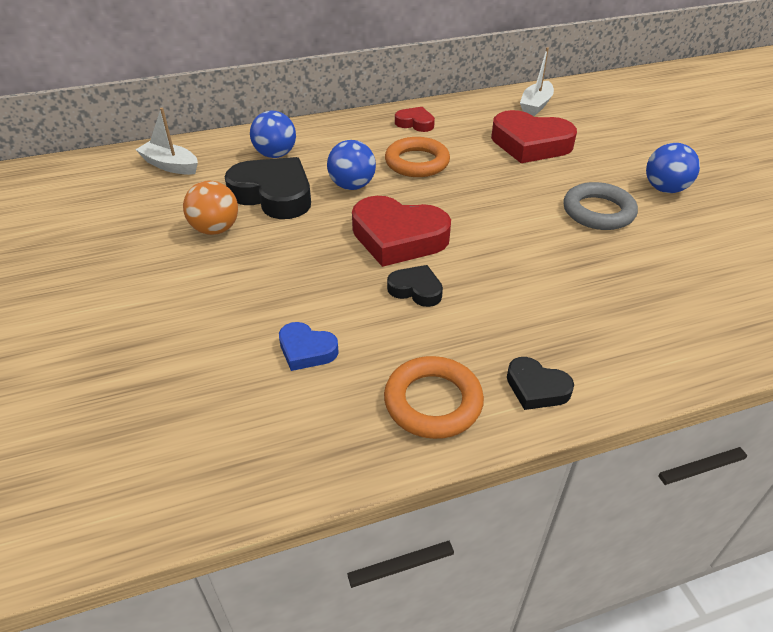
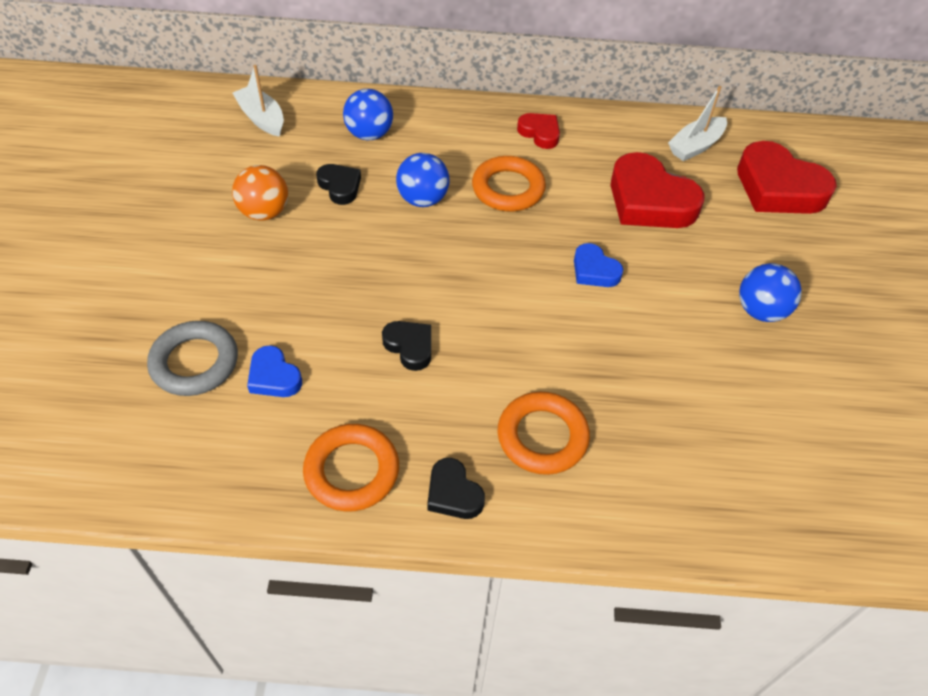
camera: 20 degrees right, 10 degrees up
(273, 195) = (340, 186): black heart -> black heart, size x0.52
(398, 237) = (430, 279): red heart -> red heart (778, 188)
(525, 196) = (594, 270): none -> blue heart
(576, 320) = (542, 437): none -> orange ring
(598, 211) = (661, 316): grey ring -> grey ring (195, 362)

+ + +

The lines above that include "heart" should each be listed.

(273, 195) = (340, 186): black heart -> black heart, size x0.52
(398, 237) = (430, 279): red heart -> red heart (778, 188)
(525, 196) = (594, 270): none -> blue heart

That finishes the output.